Copy exactly the lines of the data below that run from the line holding "black brick H7:H8" through the line holding "blue brick J3:J4 level 1 -> none", both ends included.
%%
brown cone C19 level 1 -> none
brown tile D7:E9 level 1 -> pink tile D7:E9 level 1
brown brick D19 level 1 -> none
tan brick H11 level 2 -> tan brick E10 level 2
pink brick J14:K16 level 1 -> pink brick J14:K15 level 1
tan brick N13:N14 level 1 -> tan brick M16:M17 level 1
%%
%%
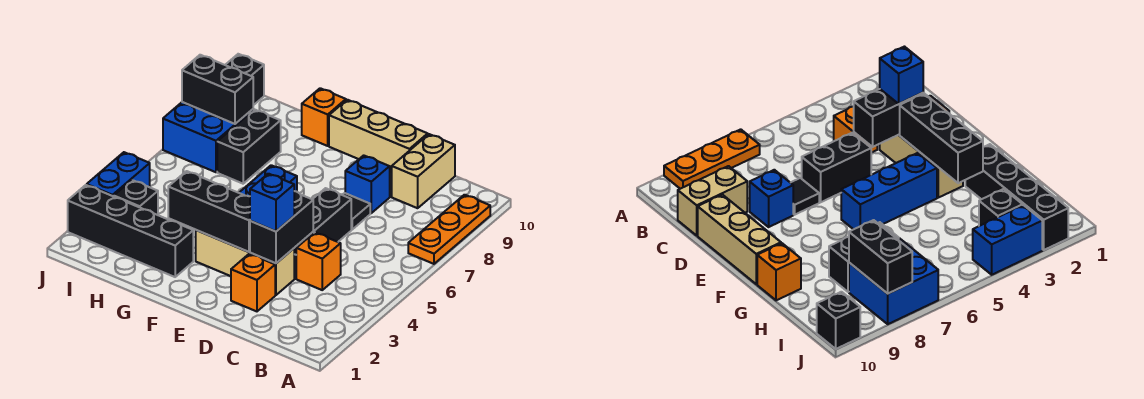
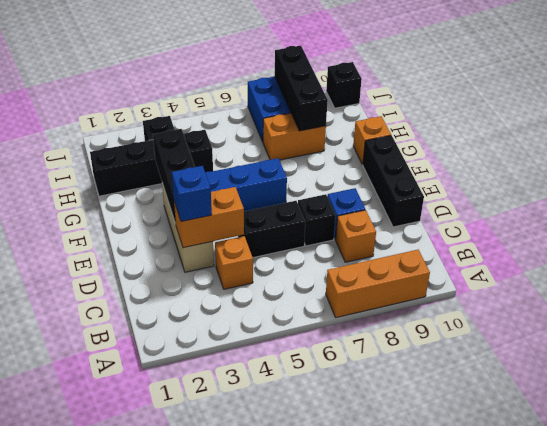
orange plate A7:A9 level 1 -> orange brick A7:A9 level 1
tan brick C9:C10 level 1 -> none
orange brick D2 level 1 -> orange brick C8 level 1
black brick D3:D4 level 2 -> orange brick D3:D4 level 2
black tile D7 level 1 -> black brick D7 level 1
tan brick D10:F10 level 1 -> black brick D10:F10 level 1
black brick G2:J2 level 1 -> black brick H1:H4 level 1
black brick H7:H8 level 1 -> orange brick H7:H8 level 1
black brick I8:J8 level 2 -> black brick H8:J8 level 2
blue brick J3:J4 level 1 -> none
%%
%%
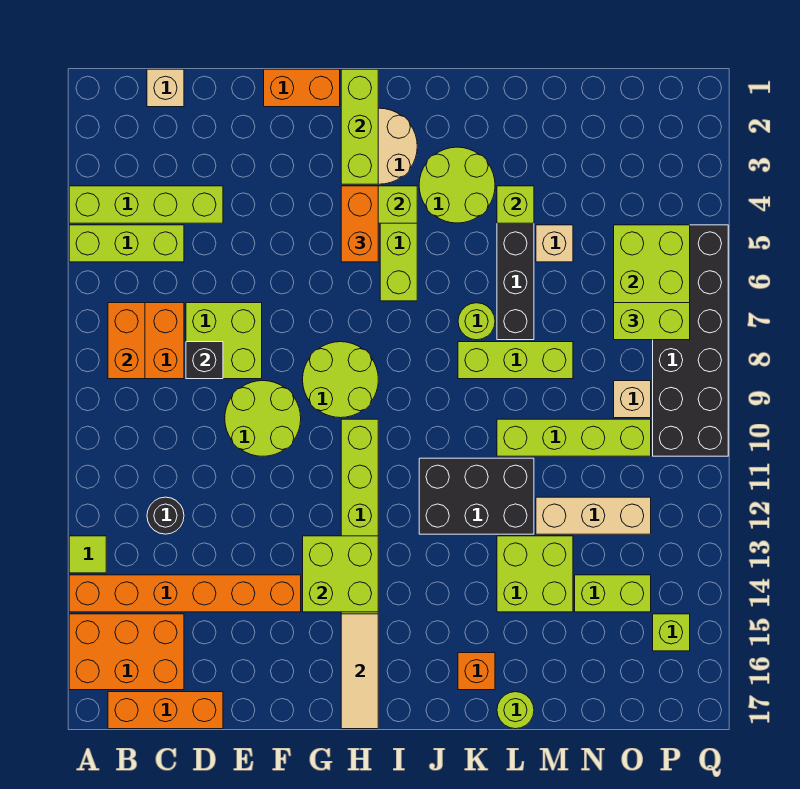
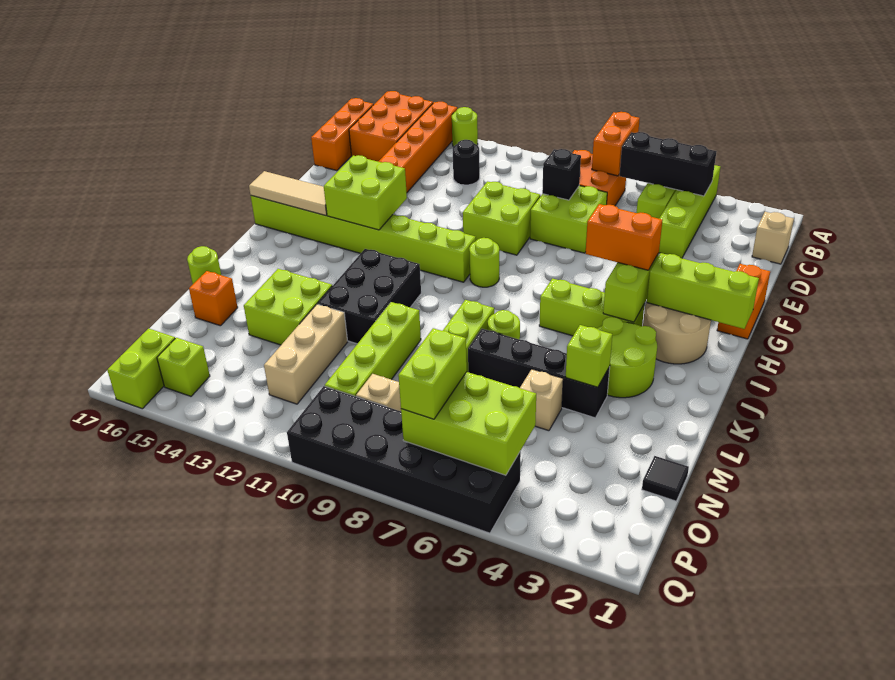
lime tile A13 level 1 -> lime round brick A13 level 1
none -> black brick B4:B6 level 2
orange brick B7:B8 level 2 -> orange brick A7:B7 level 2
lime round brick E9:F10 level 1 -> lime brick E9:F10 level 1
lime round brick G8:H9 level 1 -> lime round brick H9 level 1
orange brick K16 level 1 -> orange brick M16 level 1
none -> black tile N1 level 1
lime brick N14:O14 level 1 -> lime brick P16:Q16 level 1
%%
= RESULT OF THE EXERCISE =
black brick H7:H8 level 1 -> orange brick H7:H8 level 1
black brick I8:J8 level 2 -> black brick H8:J8 level 2
blue brick J3:J4 level 1 -> none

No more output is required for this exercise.